__ABOUT THIS EXERCISE__. Give again the line that contains "R212: 27k (SIG9, SIG10) -> 27k (5V, SIG10)", plus every line after it to the end of the records, unchanged.

__INFORMATION PROVIDED__.
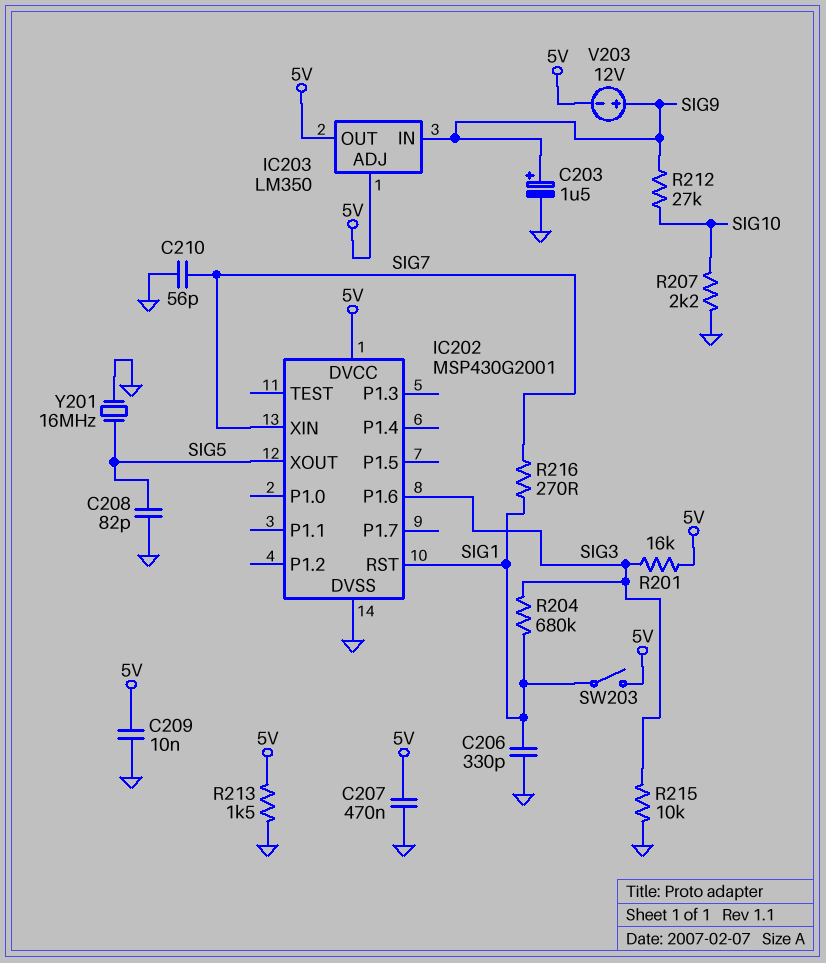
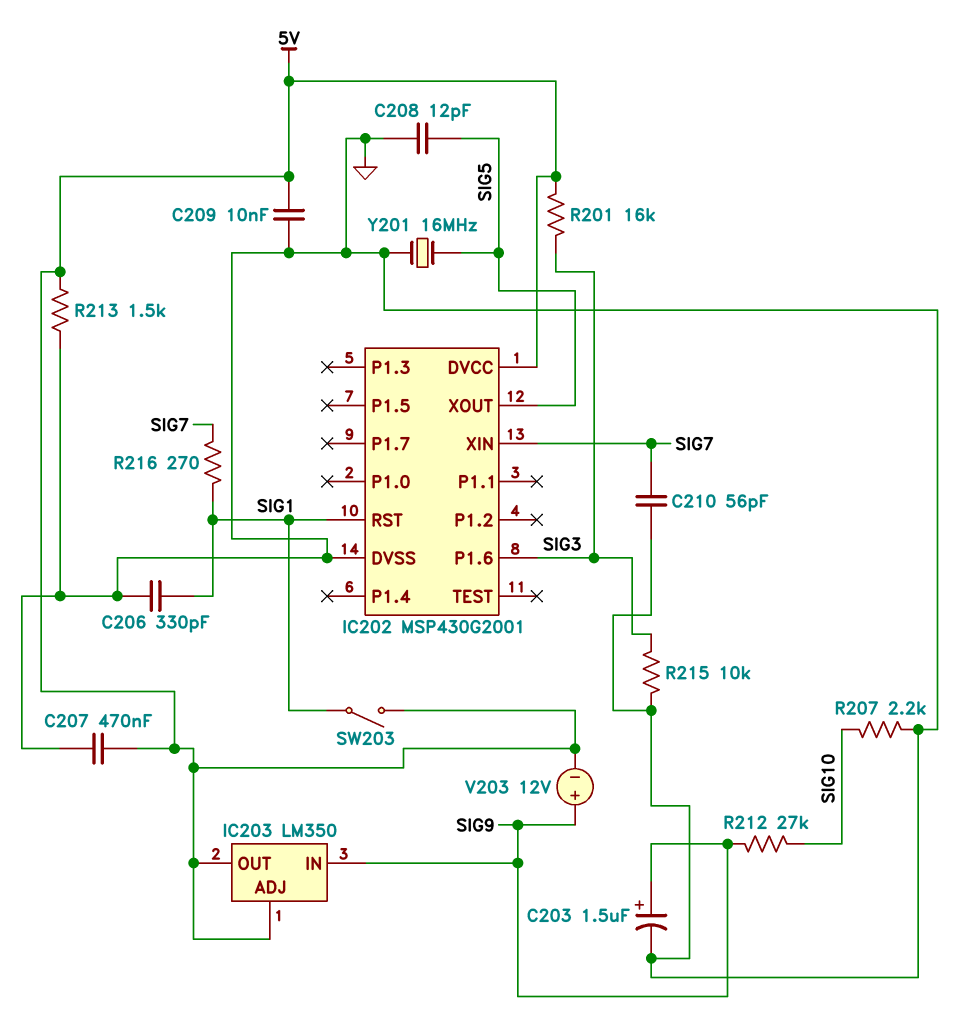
C208: 82pF (GND, SIG5) -> 12pF (GND, SIG5)
R204: 680k (SIG1, SIG3) -> none

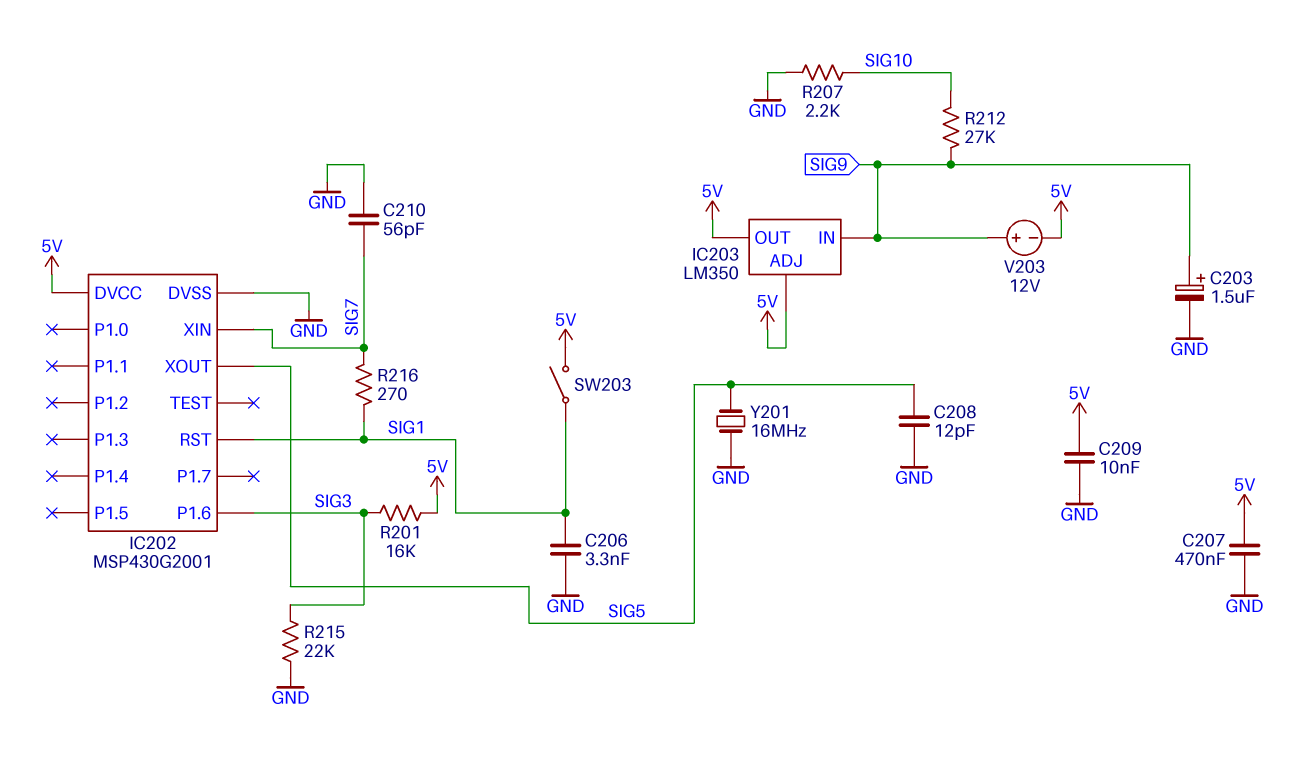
C206: 330pF (GND, SIG1) -> 3.3nF (GND, SIG1)
R213: 1.5k (5V, GND) -> none
R215: 10k (GND, SIG3) -> 22k (GND, SIG3)

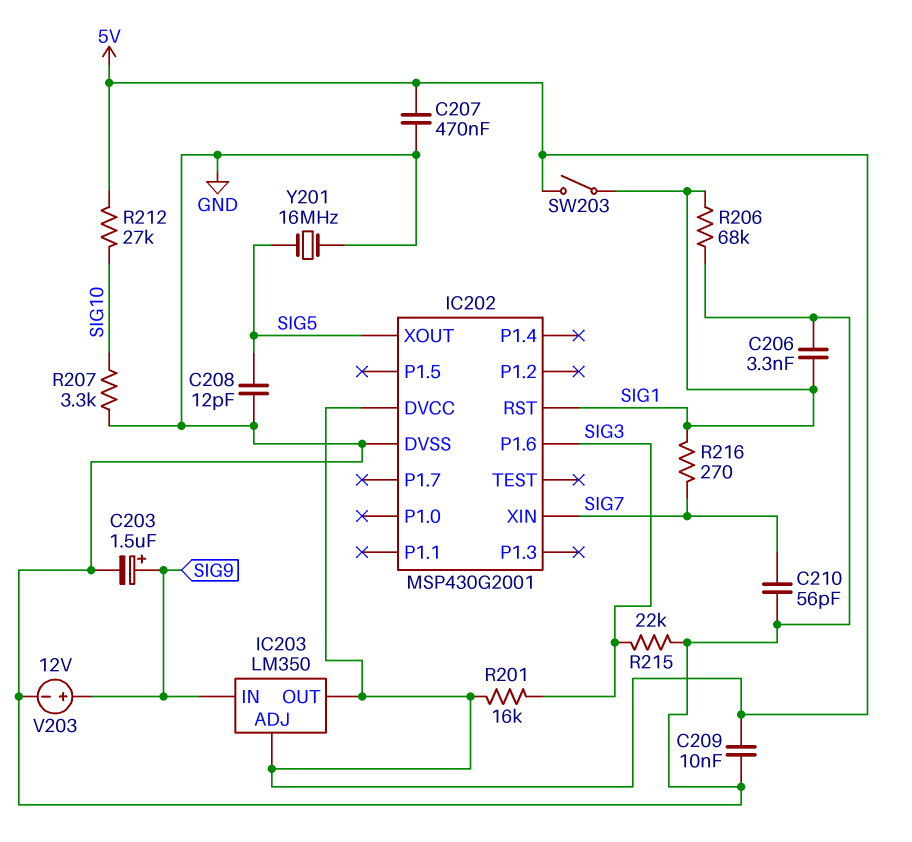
R206: none -> 68k (GND, SIG1)
R207: 2.2k (GND, SIG10) -> 3.3k (GND, SIG10)
R212: 27k (SIG9, SIG10) -> 27k (5V, SIG10)
V203: 12V (plus SIG9, minus 5V) -> 12V (plus SIG9, minus GND)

__TASK RESPONSE__.
R212: 27k (SIG9, SIG10) -> 27k (5V, SIG10)
V203: 12V (plus SIG9, minus 5V) -> 12V (plus SIG9, minus GND)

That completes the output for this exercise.